Listed entries ▸

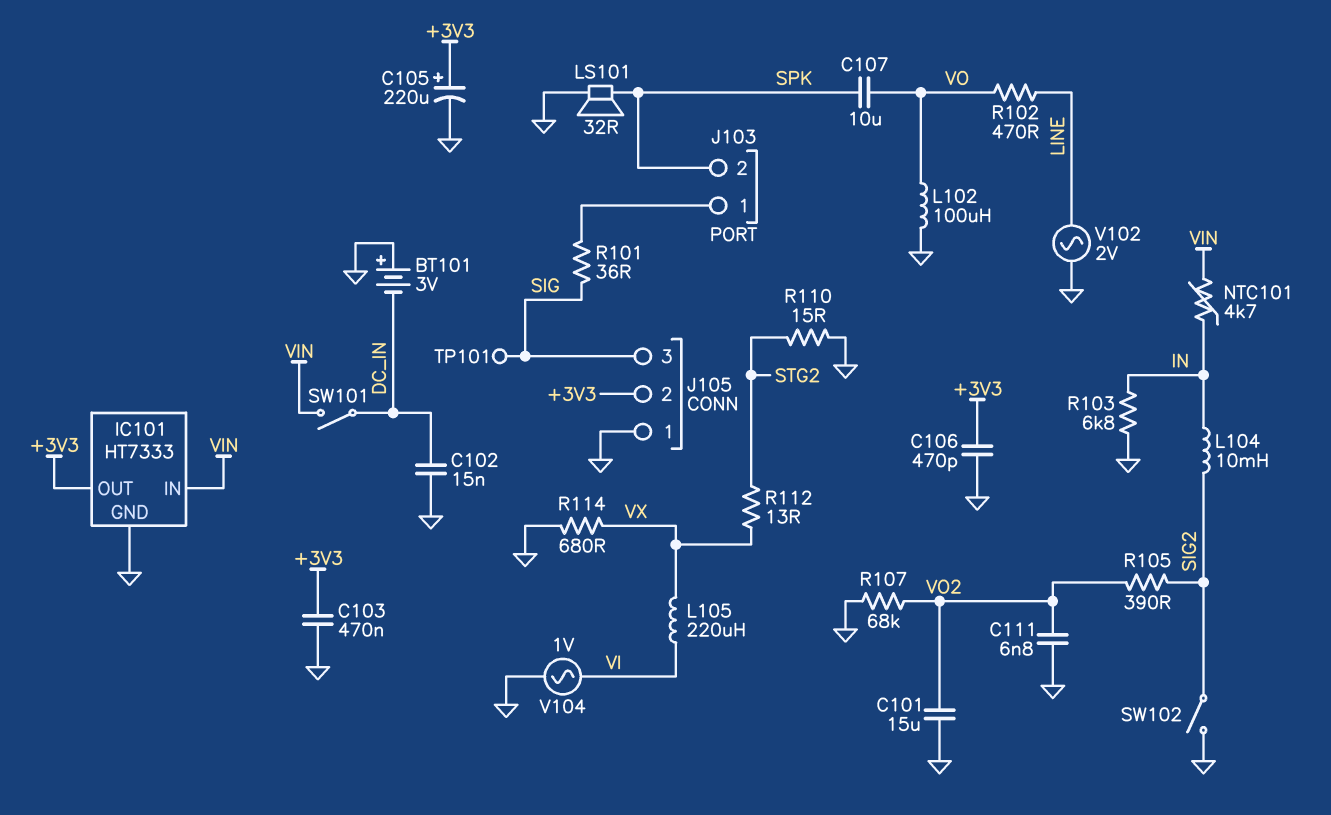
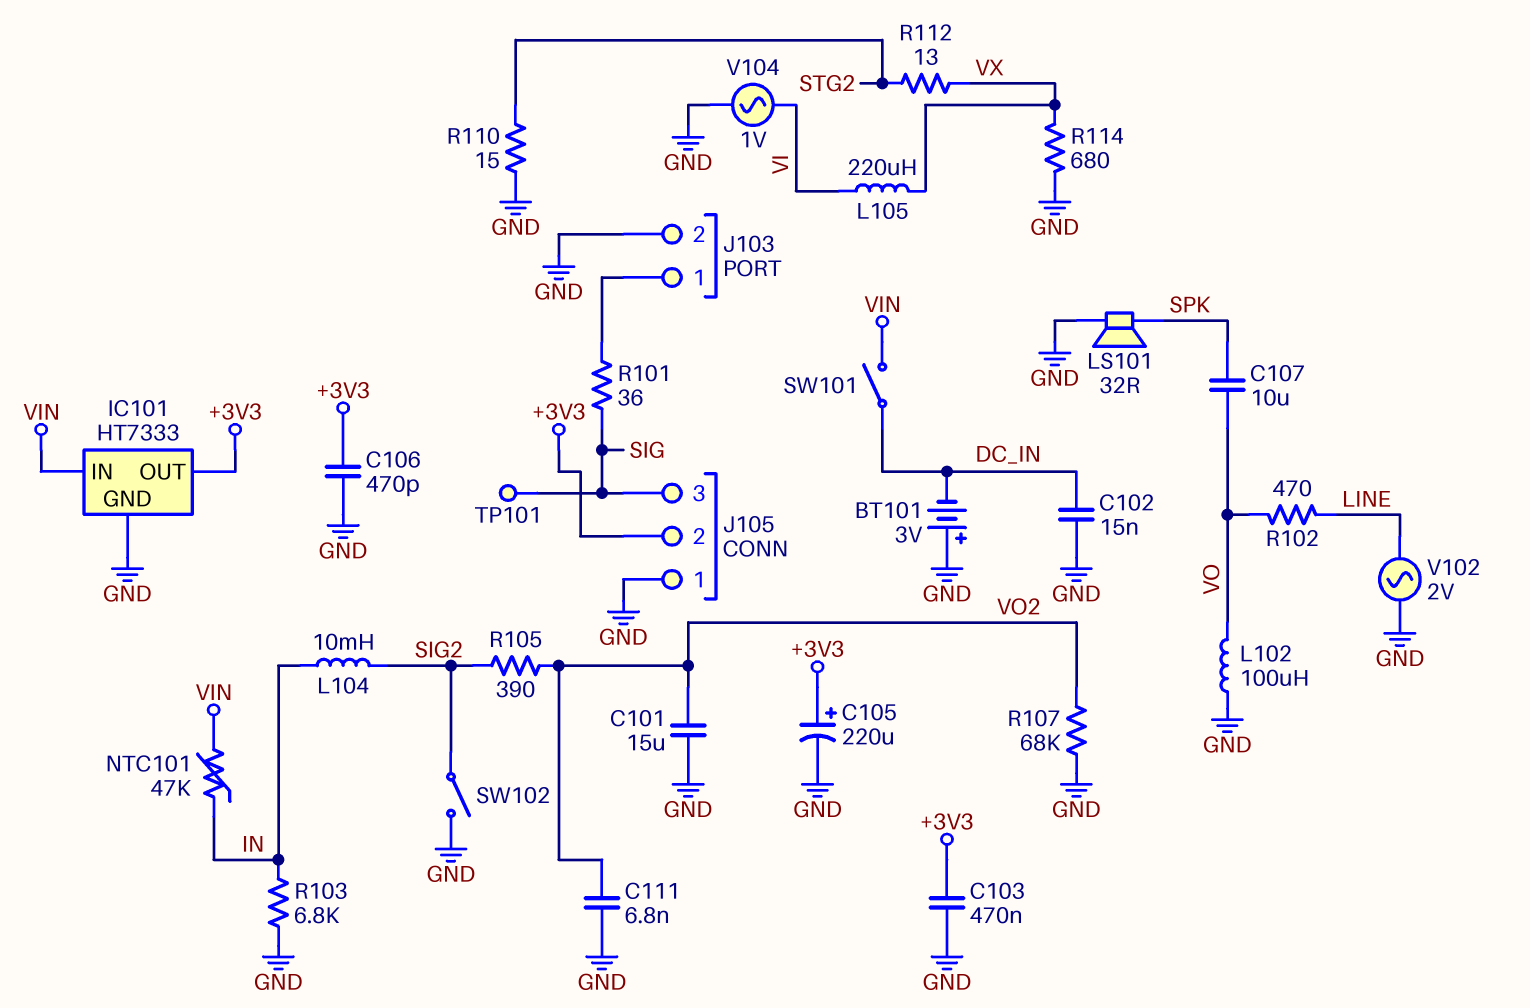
J103 pin 2: SPK -> GND
NTC101: 4.7k (IN, VIN) -> 47k (IN, VIN)

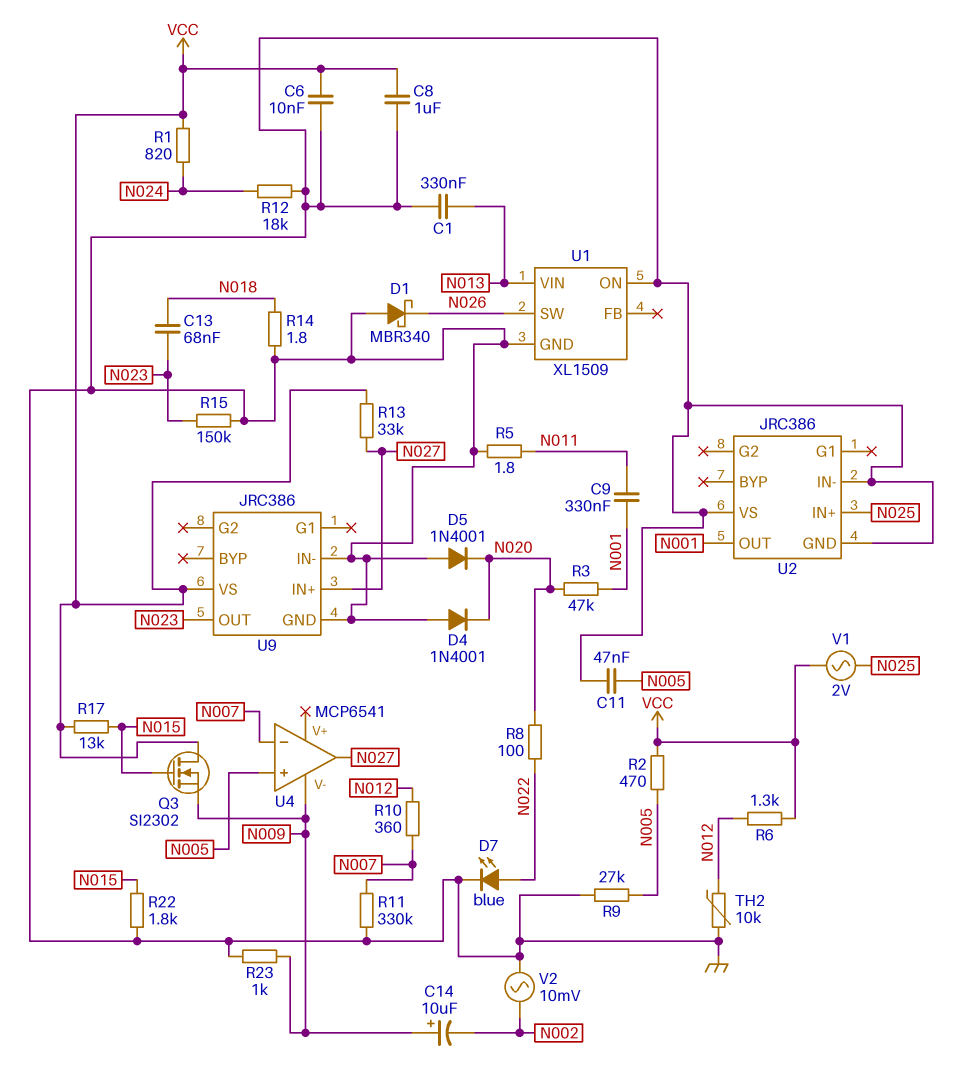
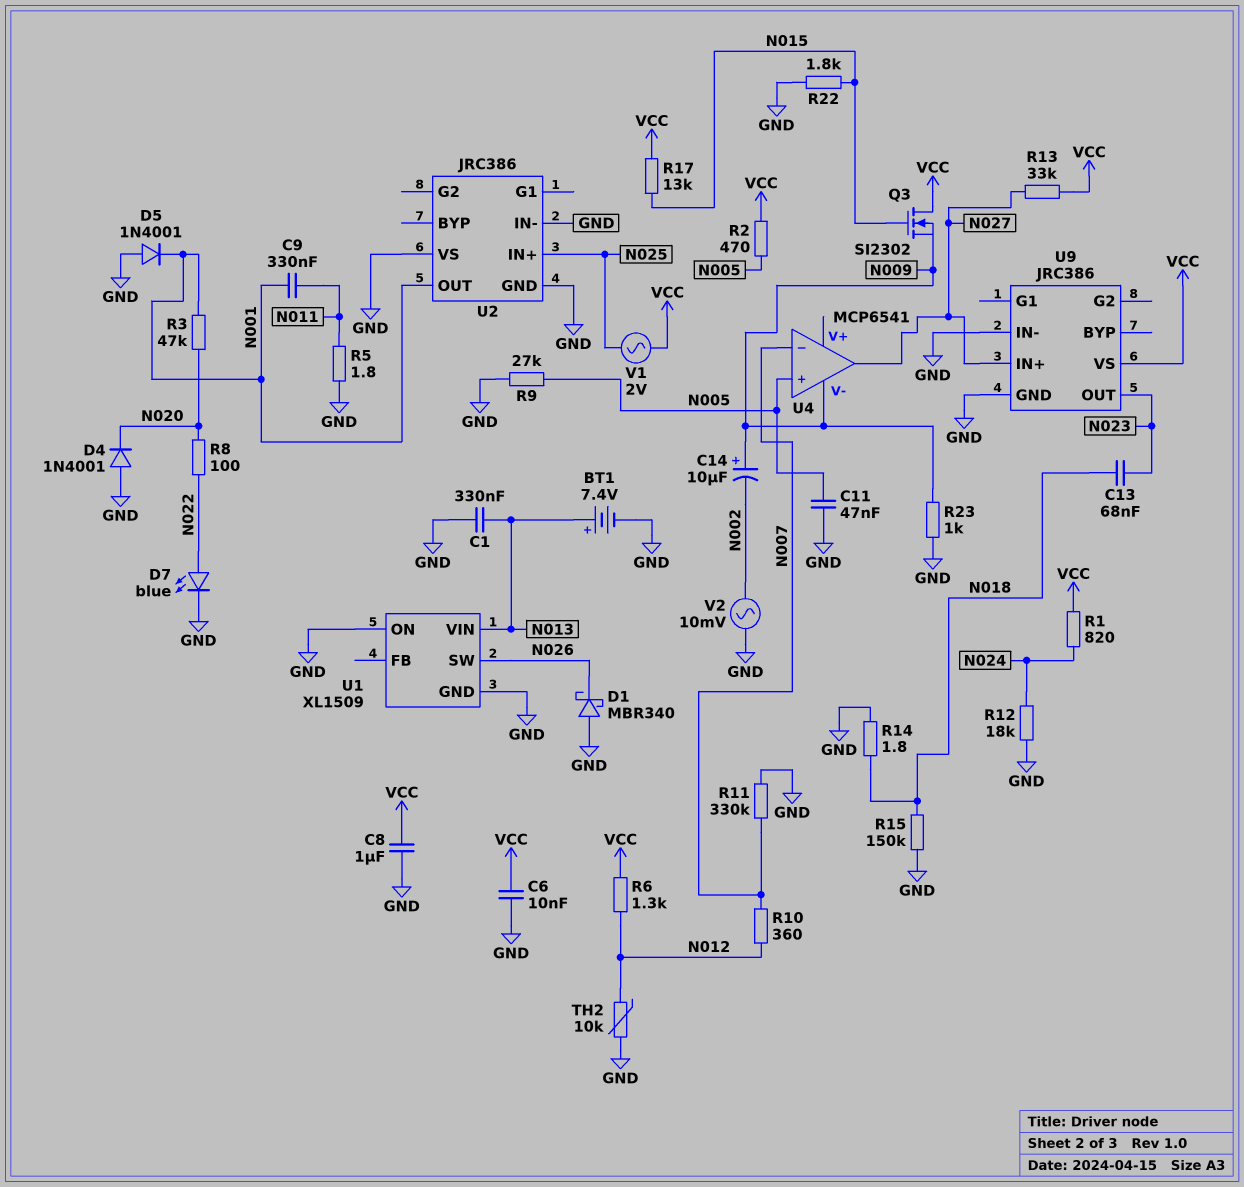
BT1: none -> 7.4V (plus N013, minus GND)
D5: diode 1N4001 (A GND, K N020) -> diode 1N4001 (A GND, K N001)
R15: 150k (GND, N023) -> 150k (GND, N018)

Task goal ▸ An exact retyping of the material, minus the pictures, is the required answer.

Task response ▸
J103 pin 2: SPK -> GND
NTC101: 4.7k (IN, VIN) -> 47k (IN, VIN)

BT1: none -> 7.4V (plus N013, minus GND)
D5: diode 1N4001 (A GND, K N020) -> diode 1N4001 (A GND, K N001)
R15: 150k (GND, N023) -> 150k (GND, N018)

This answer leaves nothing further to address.